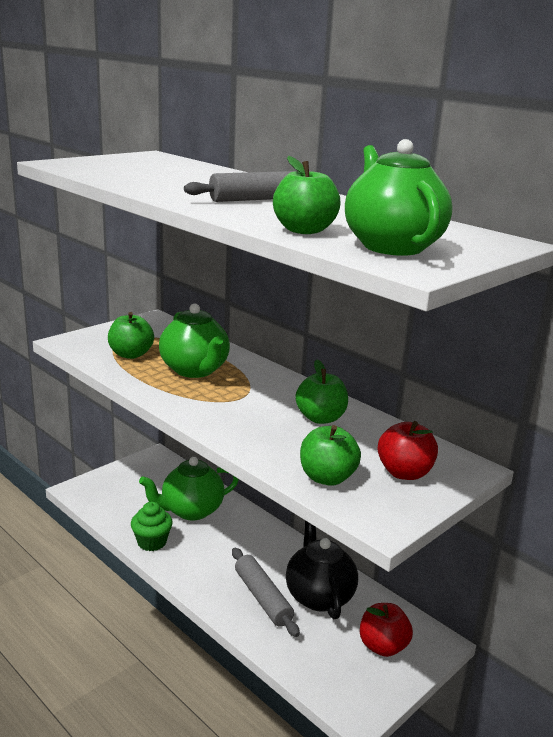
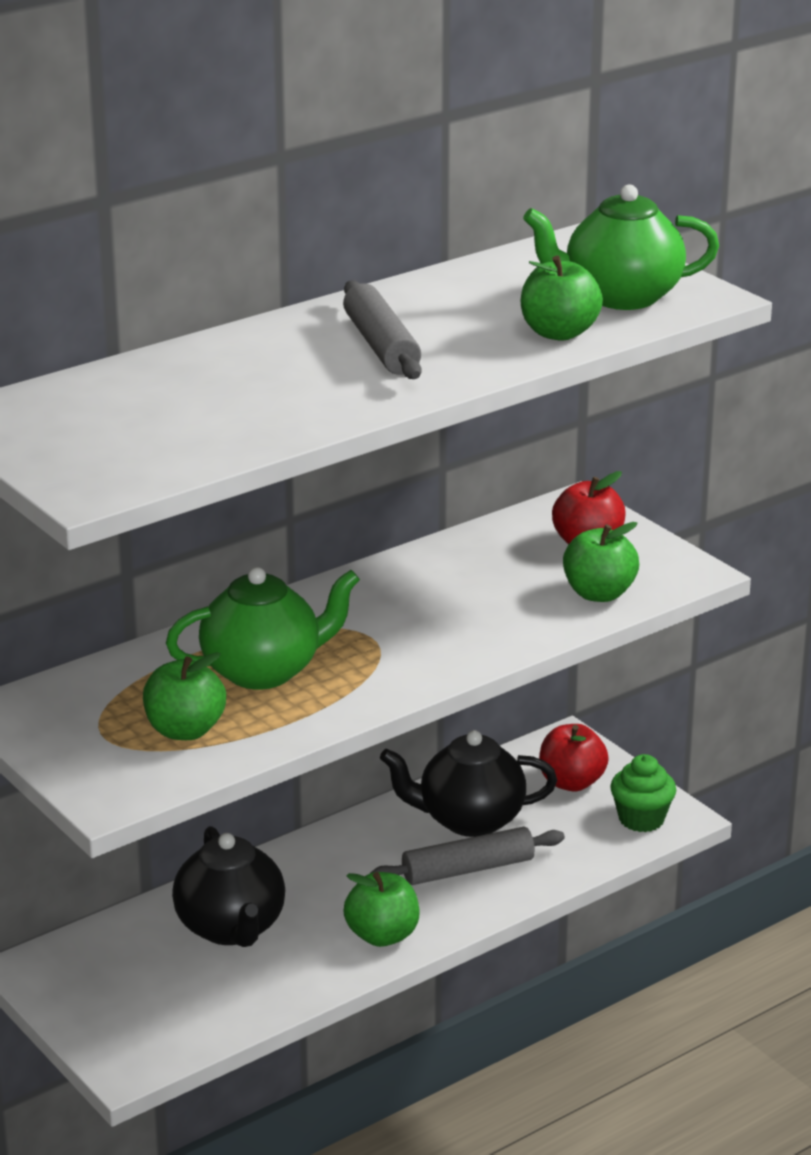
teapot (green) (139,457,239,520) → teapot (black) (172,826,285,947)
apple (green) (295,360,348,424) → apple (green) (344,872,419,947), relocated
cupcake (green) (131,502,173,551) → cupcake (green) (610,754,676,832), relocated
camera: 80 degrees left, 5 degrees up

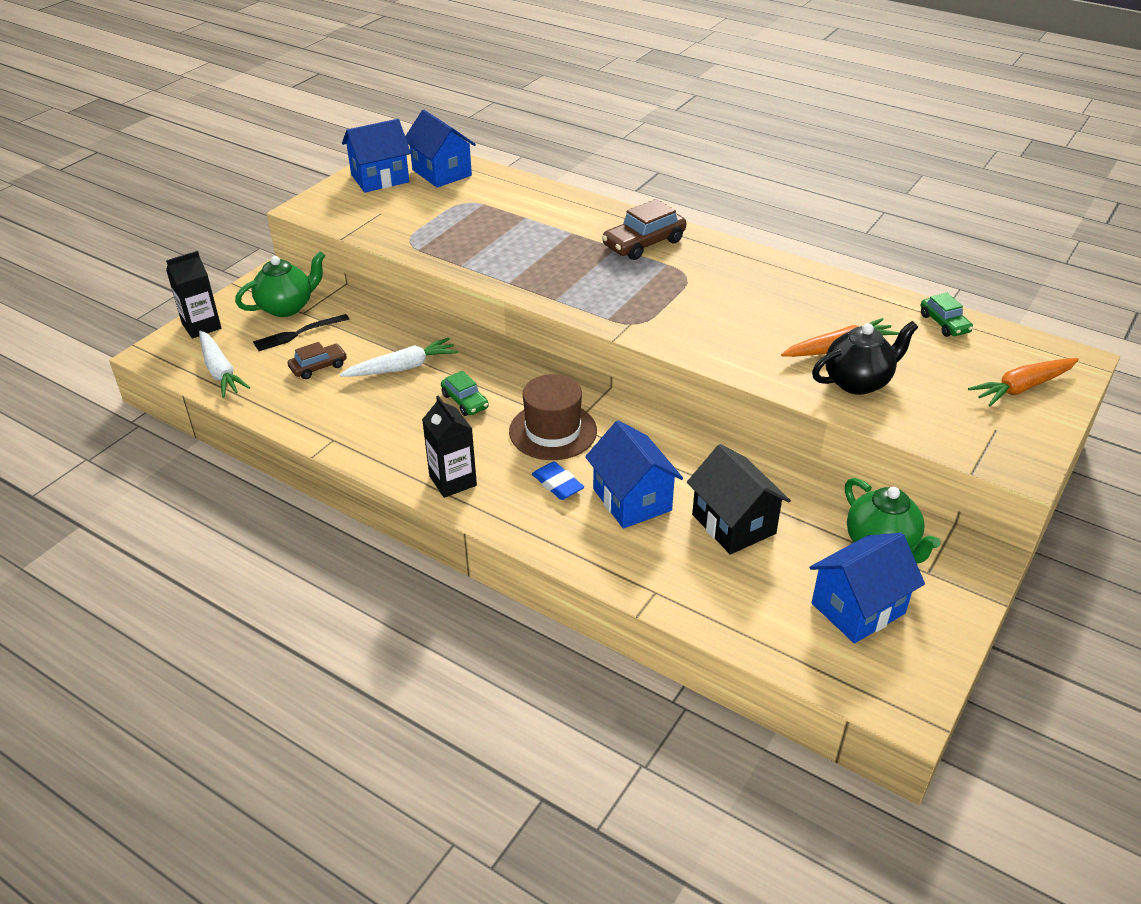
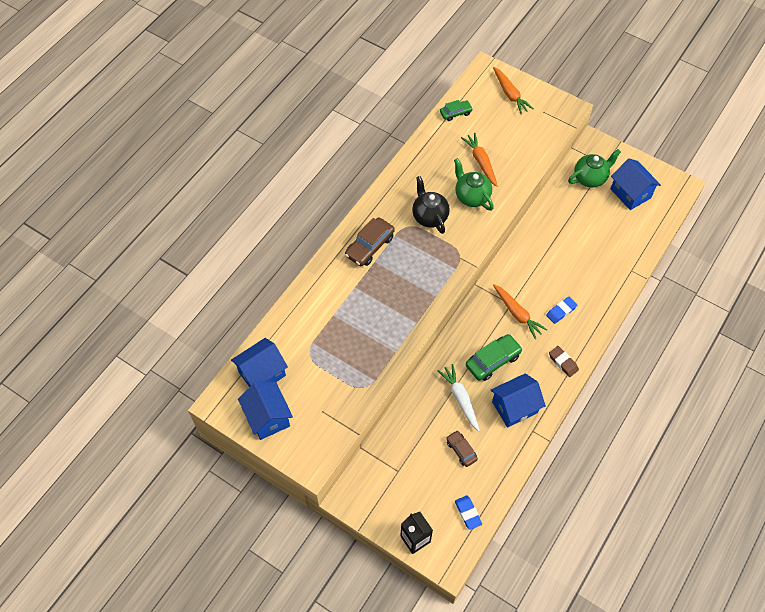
car (brown) (602,199,686,260) → car (brown) (345,217,395,266), 75 degrees clockwise
teapot (black) (812,321,918,395) → teapot (black) (412,176,450,234), relocated
teapot (green) (235,251,325,317) → teapot (green) (454,158,494,211), relocated
carrot (white) (199,331,250,398) → eraser (blue) (455,496,482,530)
car (green) (441,371,489,416) → car (green) (466,334,523,381), x1.63
house (blue) (585,420,683,528) → house (blue) (491,373,546,428), relocated
hat (brown) (509,374,597,460) → carrot (orange) (493,284,547,339)
carton (black) (422,396,477,498) → eraser (brown) (549,346,579,377)
fork (black) (253,314,349,351) → -
house (black) (687,444,791,555) → -
camera: 90 degrees left, 20 degrees up

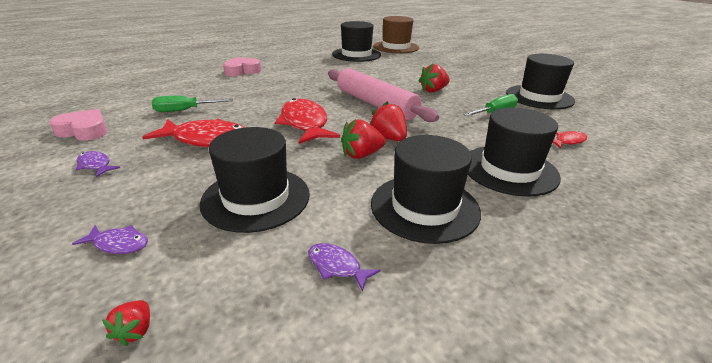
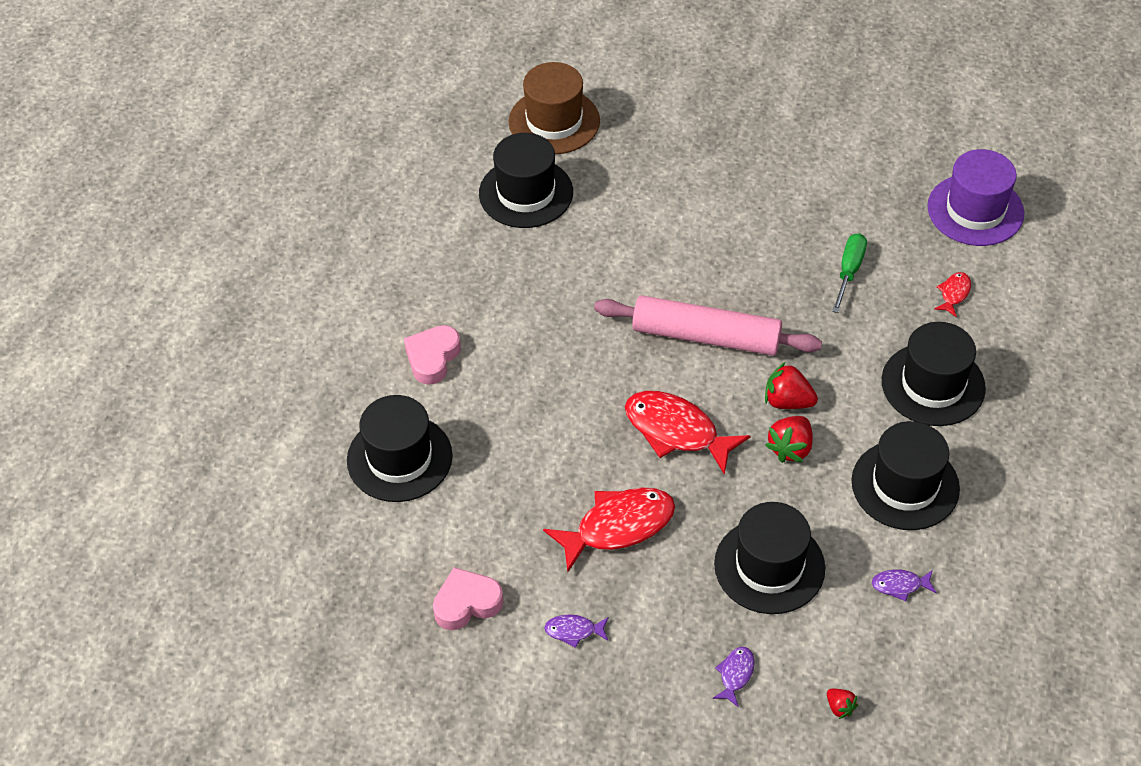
hat (black) (506,54,575,109) → hat (black) (347,395,453,502), relocated
fish (purple) (72,225,148,254) → fish (purple) (713,647,754,707), 45 degrees counterclockwise
- → hat (purple) (927,149,1024,246)
screwdriver (green) (152,96,233,112) → -
strawberry (red) (419,64,450,93) → -
camera: 35 degrees left, 20 degrees up

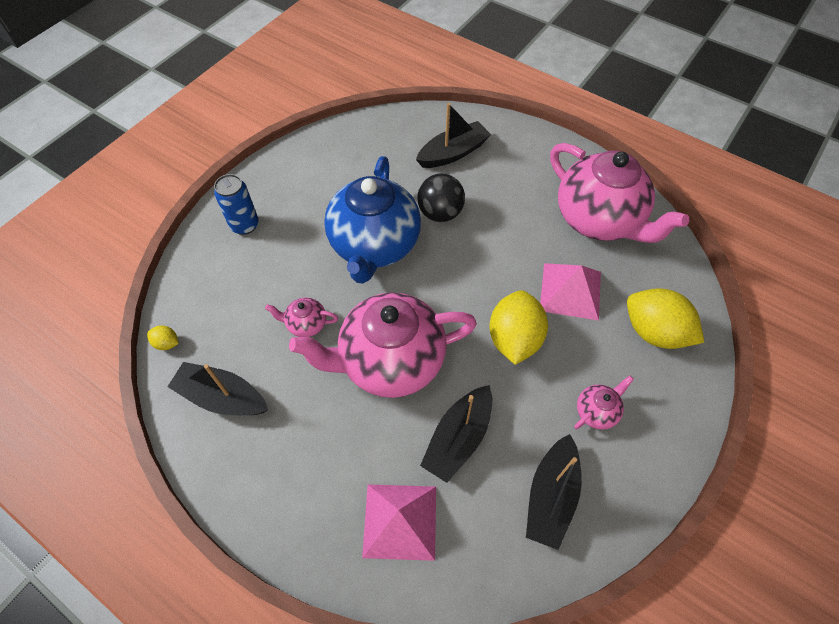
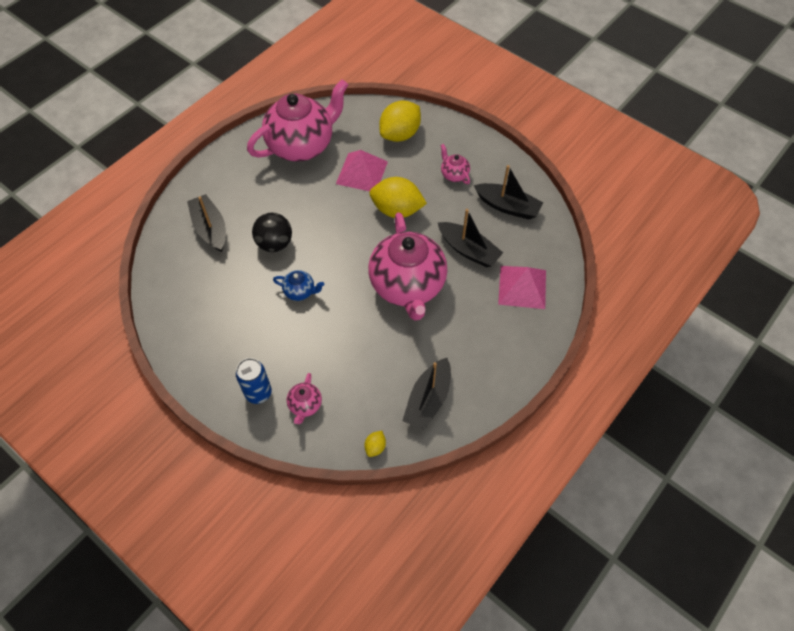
teapot (blue) (324,156,421,284) → teapot (blue) (273,270,324,301), x0.41
teapot (pink) (265,298,338,337) → teapot (pink) (287,373,322,424), relocated
camera: 85 degrees left, 0 degrees up

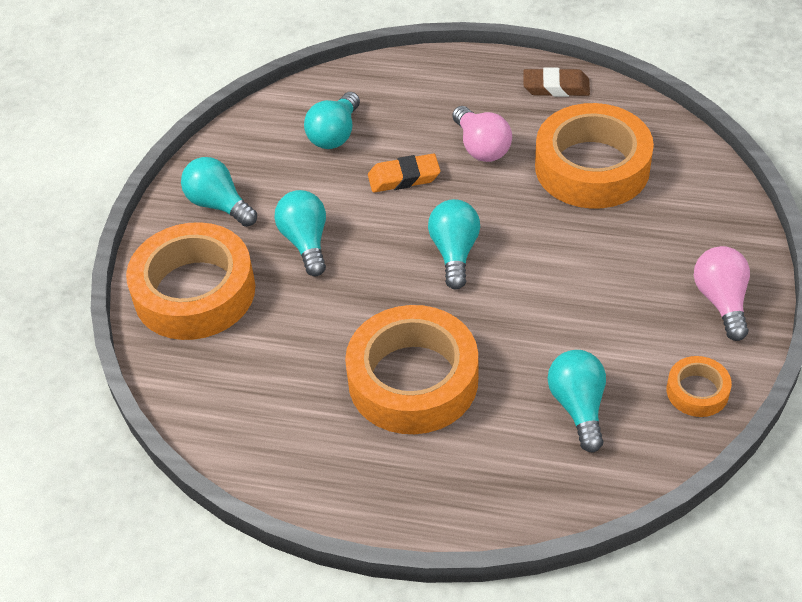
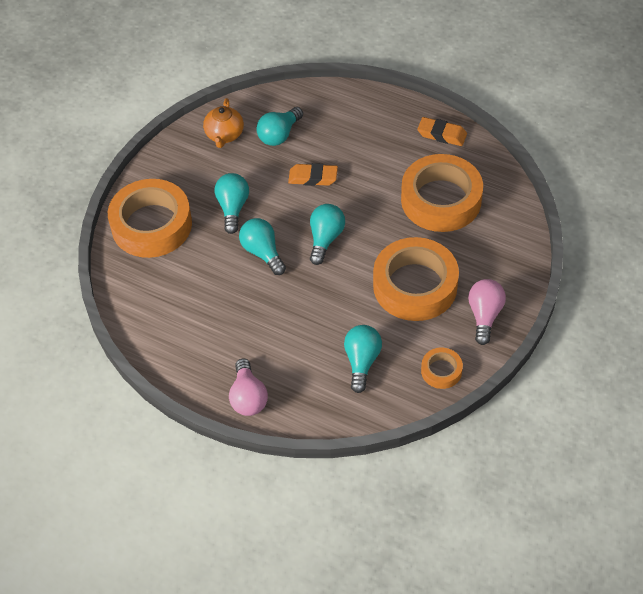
- → teapot (orange) (203,98,244,148)
light bulb (pink) (452,106,512,162) → light bulb (pink) (229,359,268,416), relocated
light bulb (turquoise) (181,157,257,227) → light bulb (turquoise) (239,218,286,275), relocated
tape (orange) (345,305,478,434) → tape (orange) (373,237,459,321), relocated
eraser (brown) (523,68,590,97) → eraser (orange) (417,117,467,146)
camera: 15 degrees right, 5 degrees up

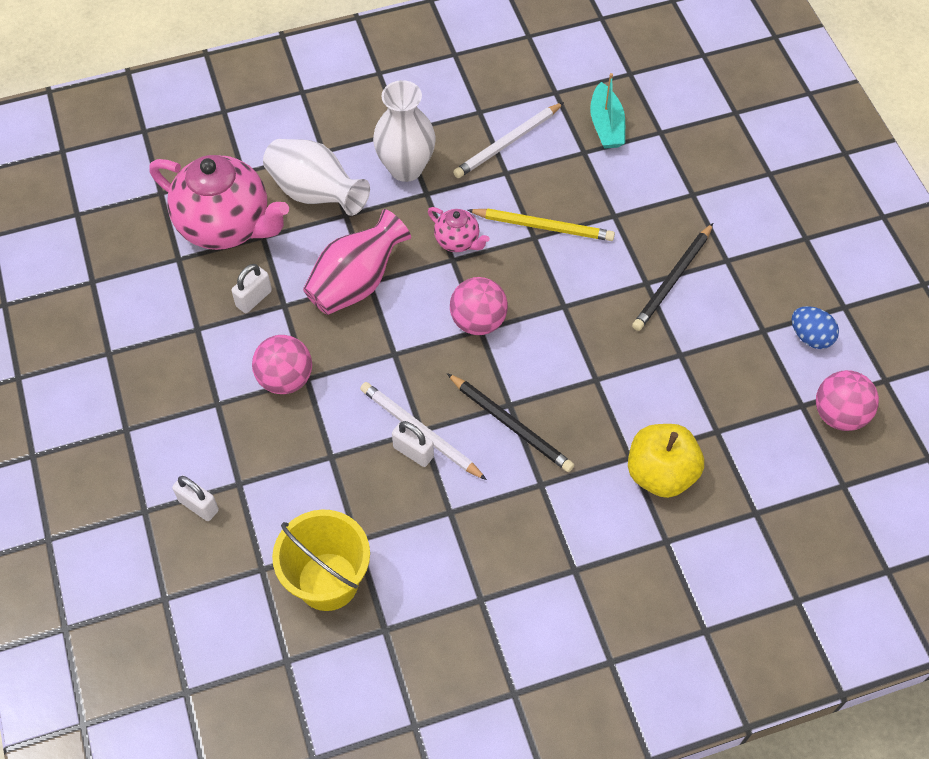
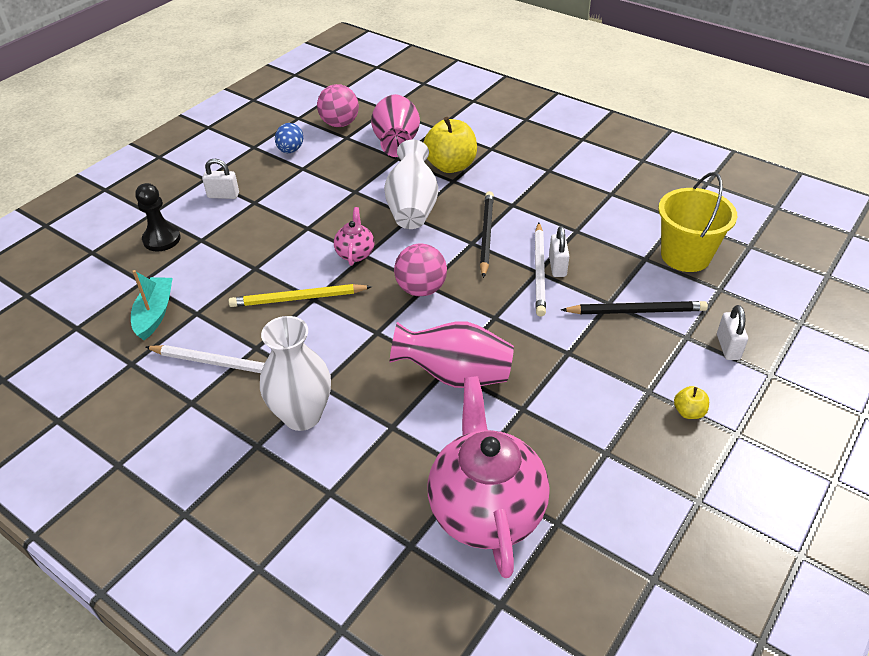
boat (turquoise) (590,73,625,149) → boat (turquoise) (131,270,173,340), 45 degrees counterclockwise
- → pawn (black) (135,183,181,251)
padlock (white) (231,264,272,313) → padlock (white) (202,159,239,199), relocated
pencil (yellow) (467,208,615,241) → pencil (yellow) (229,284,372,307), 75 degrees counterclockwise
teapot (pink) (428,207,490,252) → teapot (pink) (334,207,374,266), relocated
- → vase (pink) (371,94,420,157)
vase (white) (263,139,370,216) → vase (white) (384,140,438,229), relocated
pencil (black) (632,223,713,331) → pencil (black) (561,301,708,314), relocated
- → apple (yellow) (674,386,709,419)
ball (pink) (252,335,312,394) → -
camera: 125 degrees left, 15 degrees down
▬▬▬▬▬▬▬▬▬▬
BRIEF:
From the top of the listing above, repeat each line exactly until you reach the line containing "cupcake (green) (131,502,173,551)", and repeat that one too. Leave the pictures out.

FINISHED TASK:
teapot (green) (139,457,239,520) → teapot (black) (172,826,285,947)
apple (green) (295,360,348,424) → apple (green) (344,872,419,947), relocated
cupcake (green) (131,502,173,551) → cupcake (green) (610,754,676,832), relocated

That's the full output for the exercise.